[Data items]
+ + + + + + +
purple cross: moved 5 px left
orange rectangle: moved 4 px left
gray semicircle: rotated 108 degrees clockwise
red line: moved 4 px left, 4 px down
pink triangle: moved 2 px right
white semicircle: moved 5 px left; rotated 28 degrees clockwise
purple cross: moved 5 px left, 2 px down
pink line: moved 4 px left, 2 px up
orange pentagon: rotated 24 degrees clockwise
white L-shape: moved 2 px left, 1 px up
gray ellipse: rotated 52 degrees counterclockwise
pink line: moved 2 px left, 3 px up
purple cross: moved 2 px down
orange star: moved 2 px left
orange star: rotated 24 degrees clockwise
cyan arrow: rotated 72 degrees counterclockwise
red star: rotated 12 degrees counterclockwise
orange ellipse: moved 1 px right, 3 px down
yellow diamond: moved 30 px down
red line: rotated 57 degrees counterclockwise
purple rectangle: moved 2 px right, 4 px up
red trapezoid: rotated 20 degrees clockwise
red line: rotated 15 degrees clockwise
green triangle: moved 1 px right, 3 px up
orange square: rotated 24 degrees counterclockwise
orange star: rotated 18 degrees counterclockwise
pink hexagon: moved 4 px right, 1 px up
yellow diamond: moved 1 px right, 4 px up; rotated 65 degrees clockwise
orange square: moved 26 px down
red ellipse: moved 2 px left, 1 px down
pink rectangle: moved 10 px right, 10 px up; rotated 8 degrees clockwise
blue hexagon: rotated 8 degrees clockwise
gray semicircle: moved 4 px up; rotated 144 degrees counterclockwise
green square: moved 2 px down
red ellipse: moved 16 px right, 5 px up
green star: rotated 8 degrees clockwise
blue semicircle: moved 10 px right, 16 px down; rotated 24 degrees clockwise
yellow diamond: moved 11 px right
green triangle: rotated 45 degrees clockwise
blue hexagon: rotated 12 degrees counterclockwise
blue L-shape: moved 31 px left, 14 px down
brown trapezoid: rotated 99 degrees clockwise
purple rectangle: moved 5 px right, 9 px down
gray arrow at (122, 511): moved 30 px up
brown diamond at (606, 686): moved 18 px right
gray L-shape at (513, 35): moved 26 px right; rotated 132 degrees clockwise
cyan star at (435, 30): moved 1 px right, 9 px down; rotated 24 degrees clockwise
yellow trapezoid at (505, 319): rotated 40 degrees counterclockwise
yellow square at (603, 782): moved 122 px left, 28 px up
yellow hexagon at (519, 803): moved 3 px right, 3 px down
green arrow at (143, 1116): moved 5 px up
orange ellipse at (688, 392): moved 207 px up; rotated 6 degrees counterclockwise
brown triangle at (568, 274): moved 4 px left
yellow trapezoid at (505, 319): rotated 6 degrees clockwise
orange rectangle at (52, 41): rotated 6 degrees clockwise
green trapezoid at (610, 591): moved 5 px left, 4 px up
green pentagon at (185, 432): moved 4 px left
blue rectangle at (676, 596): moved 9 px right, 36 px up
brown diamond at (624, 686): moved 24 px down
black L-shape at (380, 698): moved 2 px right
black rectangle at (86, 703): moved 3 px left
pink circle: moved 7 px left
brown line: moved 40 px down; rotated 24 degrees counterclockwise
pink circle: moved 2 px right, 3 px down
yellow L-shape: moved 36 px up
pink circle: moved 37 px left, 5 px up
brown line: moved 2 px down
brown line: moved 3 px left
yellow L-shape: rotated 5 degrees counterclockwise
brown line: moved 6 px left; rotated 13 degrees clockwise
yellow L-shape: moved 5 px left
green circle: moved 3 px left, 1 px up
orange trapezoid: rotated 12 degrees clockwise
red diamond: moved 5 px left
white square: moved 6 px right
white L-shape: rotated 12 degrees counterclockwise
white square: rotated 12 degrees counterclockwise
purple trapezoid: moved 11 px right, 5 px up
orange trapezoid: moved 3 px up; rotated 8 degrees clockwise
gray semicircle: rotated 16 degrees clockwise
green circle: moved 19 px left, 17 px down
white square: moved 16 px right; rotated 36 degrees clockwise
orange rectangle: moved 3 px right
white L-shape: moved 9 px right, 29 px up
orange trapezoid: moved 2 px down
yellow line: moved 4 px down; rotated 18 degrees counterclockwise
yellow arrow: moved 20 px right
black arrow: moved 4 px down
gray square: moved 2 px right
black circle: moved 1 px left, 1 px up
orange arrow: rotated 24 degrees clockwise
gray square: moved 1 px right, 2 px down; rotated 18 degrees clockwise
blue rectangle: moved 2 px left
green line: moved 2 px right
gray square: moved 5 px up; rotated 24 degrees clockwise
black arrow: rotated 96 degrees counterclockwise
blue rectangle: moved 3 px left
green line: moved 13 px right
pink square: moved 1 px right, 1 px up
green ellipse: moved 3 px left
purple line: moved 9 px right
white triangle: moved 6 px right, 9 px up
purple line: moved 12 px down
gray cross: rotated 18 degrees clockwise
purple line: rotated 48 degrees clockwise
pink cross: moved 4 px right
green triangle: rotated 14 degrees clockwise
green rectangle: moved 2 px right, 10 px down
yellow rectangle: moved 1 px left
+ + + + + + +
CHALLENGE:
Can you print every one of the lines above word for word, changing nothing?

THE RESPONSE:
purple cross: moved 5 px left
orange rectangle: moved 4 px left
gray semicircle: rotated 108 degrees clockwise
red line: moved 4 px left, 4 px down
pink triangle: moved 2 px right
white semicircle: moved 5 px left; rotated 28 degrees clockwise
purple cross: moved 5 px left, 2 px down
pink line: moved 4 px left, 2 px up
orange pentagon: rotated 24 degrees clockwise
white L-shape: moved 2 px left, 1 px up
gray ellipse: rotated 52 degrees counterclockwise
pink line: moved 2 px left, 3 px up
purple cross: moved 2 px down
orange star: moved 2 px left
orange star: rotated 24 degrees clockwise
cyan arrow: rotated 72 degrees counterclockwise
red star: rotated 12 degrees counterclockwise
orange ellipse: moved 1 px right, 3 px down
yellow diamond: moved 30 px down
red line: rotated 57 degrees counterclockwise
purple rectangle: moved 2 px right, 4 px up
red trapezoid: rotated 20 degrees clockwise
red line: rotated 15 degrees clockwise
green triangle: moved 1 px right, 3 px up
orange square: rotated 24 degrees counterclockwise
orange star: rotated 18 degrees counterclockwise
pink hexagon: moved 4 px right, 1 px up
yellow diamond: moved 1 px right, 4 px up; rotated 65 degrees clockwise
orange square: moved 26 px down
red ellipse: moved 2 px left, 1 px down
pink rectangle: moved 10 px right, 10 px up; rotated 8 degrees clockwise
blue hexagon: rotated 8 degrees clockwise
gray semicircle: moved 4 px up; rotated 144 degrees counterclockwise
green square: moved 2 px down
red ellipse: moved 16 px right, 5 px up
green star: rotated 8 degrees clockwise
blue semicircle: moved 10 px right, 16 px down; rotated 24 degrees clockwise
yellow diamond: moved 11 px right
green triangle: rotated 45 degrees clockwise
blue hexagon: rotated 12 degrees counterclockwise
blue L-shape: moved 31 px left, 14 px down
brown trapezoid: rotated 99 degrees clockwise
purple rectangle: moved 5 px right, 9 px down
gray arrow at (122, 511): moved 30 px up
brown diamond at (606, 686): moved 18 px right
gray L-shape at (513, 35): moved 26 px right; rotated 132 degrees clockwise
cyan star at (435, 30): moved 1 px right, 9 px down; rotated 24 degrees clockwise
yellow trapezoid at (505, 319): rotated 40 degrees counterclockwise
yellow square at (603, 782): moved 122 px left, 28 px up
yellow hexagon at (519, 803): moved 3 px right, 3 px down
green arrow at (143, 1116): moved 5 px up
orange ellipse at (688, 392): moved 207 px up; rotated 6 degrees counterclockwise
brown triangle at (568, 274): moved 4 px left
yellow trapezoid at (505, 319): rotated 6 degrees clockwise
orange rectangle at (52, 41): rotated 6 degrees clockwise
green trapezoid at (610, 591): moved 5 px left, 4 px up
green pentagon at (185, 432): moved 4 px left
blue rectangle at (676, 596): moved 9 px right, 36 px up
brown diamond at (624, 686): moved 24 px down
black L-shape at (380, 698): moved 2 px right
black rectangle at (86, 703): moved 3 px left
pink circle: moved 7 px left
brown line: moved 40 px down; rotated 24 degrees counterclockwise
pink circle: moved 2 px right, 3 px down
yellow L-shape: moved 36 px up
pink circle: moved 37 px left, 5 px up
brown line: moved 2 px down
brown line: moved 3 px left
yellow L-shape: rotated 5 degrees counterclockwise
brown line: moved 6 px left; rotated 13 degrees clockwise
yellow L-shape: moved 5 px left
green circle: moved 3 px left, 1 px up
orange trapezoid: rotated 12 degrees clockwise
red diamond: moved 5 px left
white square: moved 6 px right
white L-shape: rotated 12 degrees counterclockwise
white square: rotated 12 degrees counterclockwise
purple trapezoid: moved 11 px right, 5 px up
orange trapezoid: moved 3 px up; rotated 8 degrees clockwise
gray semicircle: rotated 16 degrees clockwise
green circle: moved 19 px left, 17 px down
white square: moved 16 px right; rotated 36 degrees clockwise
orange rectangle: moved 3 px right
white L-shape: moved 9 px right, 29 px up
orange trapezoid: moved 2 px down
yellow line: moved 4 px down; rotated 18 degrees counterclockwise
yellow arrow: moved 20 px right
black arrow: moved 4 px down
gray square: moved 2 px right
black circle: moved 1 px left, 1 px up
orange arrow: rotated 24 degrees clockwise
gray square: moved 1 px right, 2 px down; rotated 18 degrees clockwise
blue rectangle: moved 2 px left
green line: moved 2 px right
gray square: moved 5 px up; rotated 24 degrees clockwise
black arrow: rotated 96 degrees counterclockwise
blue rectangle: moved 3 px left
green line: moved 13 px right
pink square: moved 1 px right, 1 px up
green ellipse: moved 3 px left
purple line: moved 9 px right
white triangle: moved 6 px right, 9 px up
purple line: moved 12 px down
gray cross: rotated 18 degrees clockwise
purple line: rotated 48 degrees clockwise
pink cross: moved 4 px right
green triangle: rotated 14 degrees clockwise
green rectangle: moved 2 px right, 10 px down
yellow rectangle: moved 1 px left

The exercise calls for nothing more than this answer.